WHAT YOU SHOULD DO: Lines in the data below that contain the word "from" are to be copied.

DATA SHOWN:
________________________

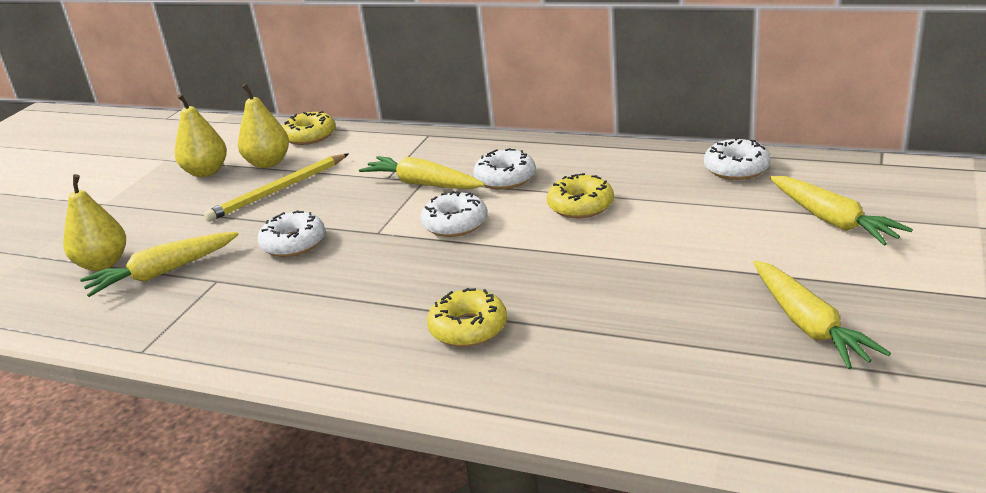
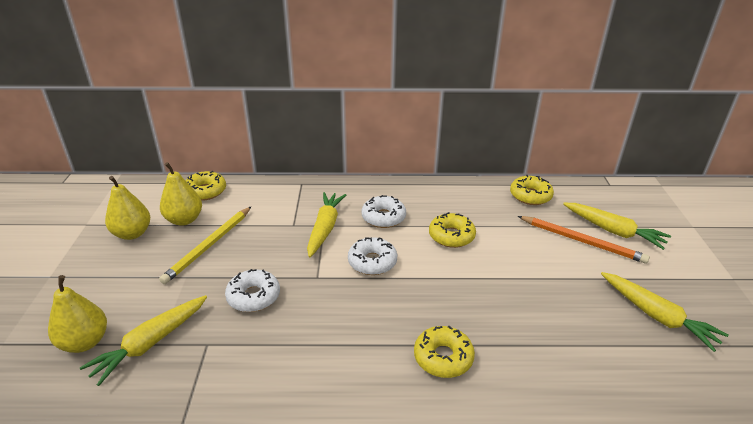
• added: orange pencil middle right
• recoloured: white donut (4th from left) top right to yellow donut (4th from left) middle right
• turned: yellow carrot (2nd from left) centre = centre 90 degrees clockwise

________________________

RESPONSE TO THIS EXERCISE:
• recoloured: white donut (4th from left) top right to yellow donut (4th from left) middle right
• turned: yellow carrot (2nd from left) centre = centre 90 degrees clockwise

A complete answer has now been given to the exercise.